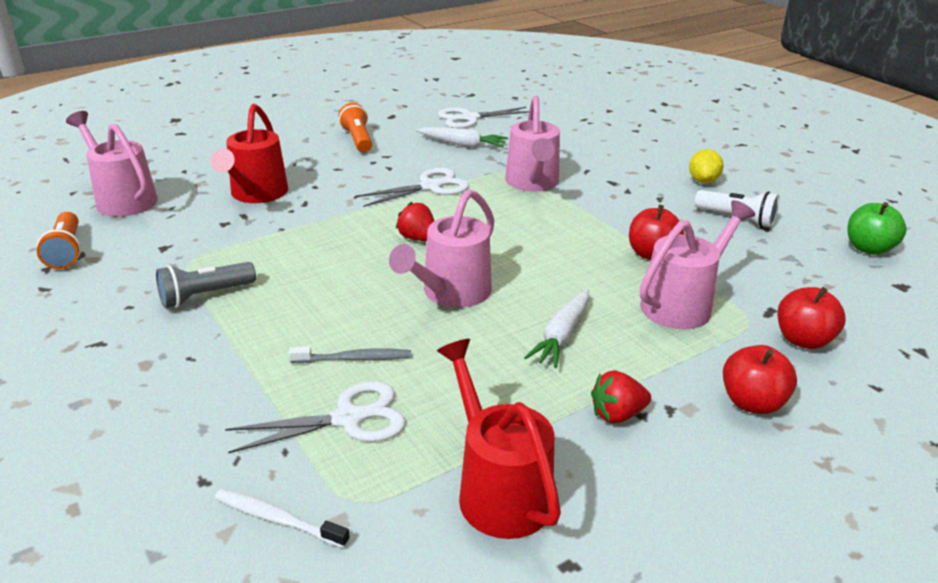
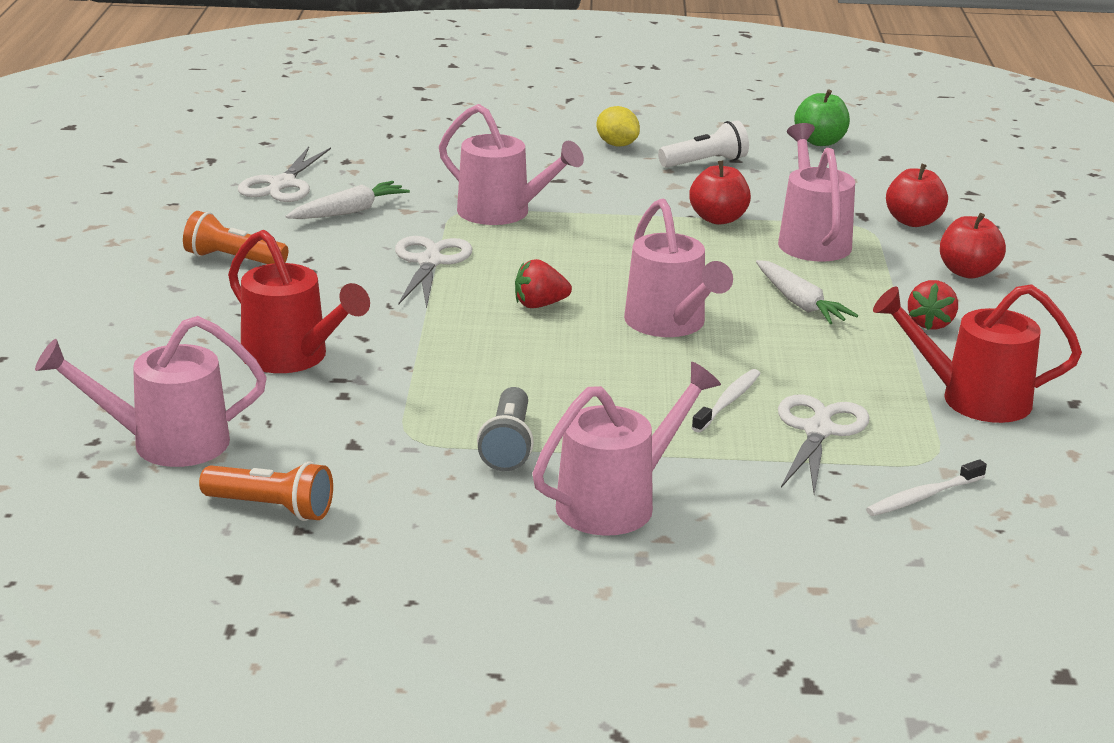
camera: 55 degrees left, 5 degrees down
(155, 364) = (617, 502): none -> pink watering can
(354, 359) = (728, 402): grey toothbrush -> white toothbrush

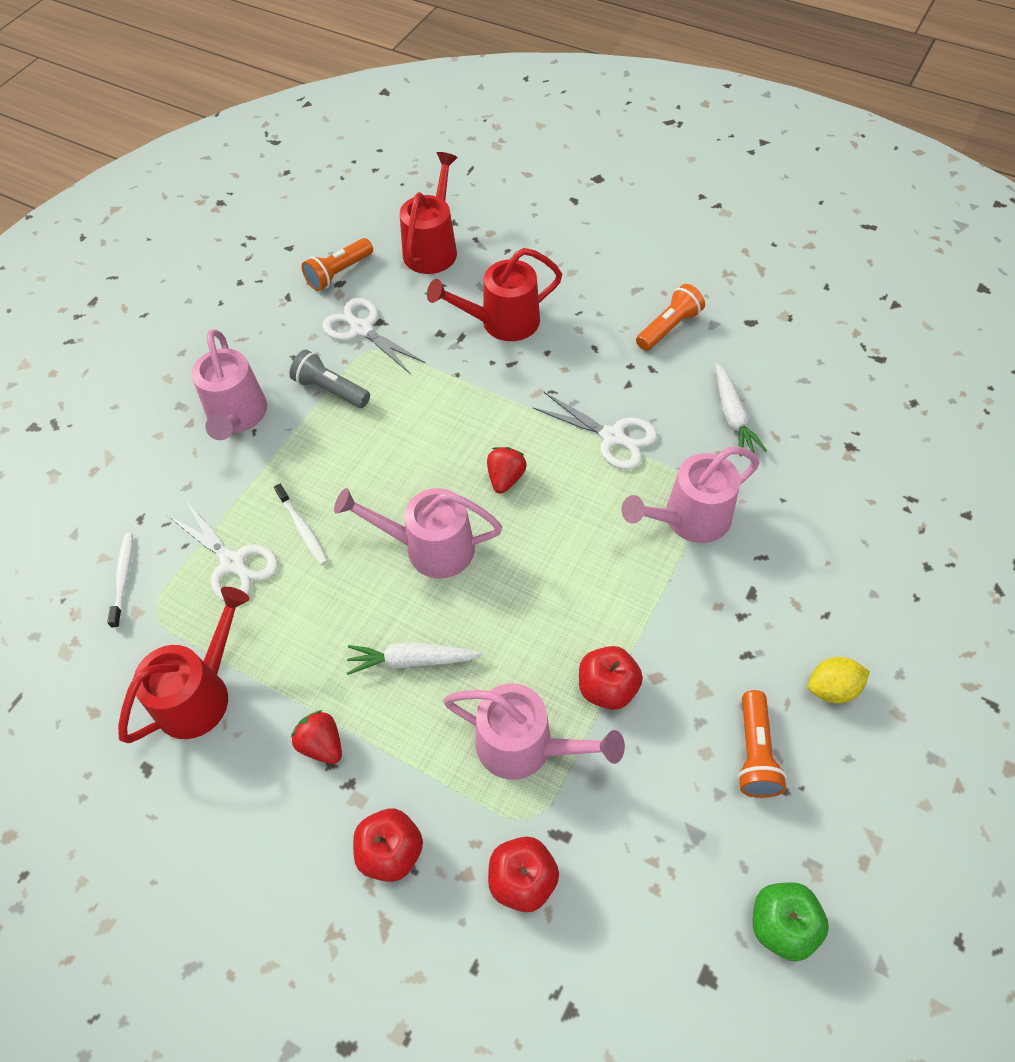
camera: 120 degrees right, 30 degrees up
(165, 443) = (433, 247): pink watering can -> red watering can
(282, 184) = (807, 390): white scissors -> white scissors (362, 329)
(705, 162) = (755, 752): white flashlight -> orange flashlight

• _Work instruction_
Each line of the listing above that contains the word "camera" is to be copied.

• _Result for this task_
camera: 55 degrees left, 5 degrees down
camera: 120 degrees right, 30 degrees up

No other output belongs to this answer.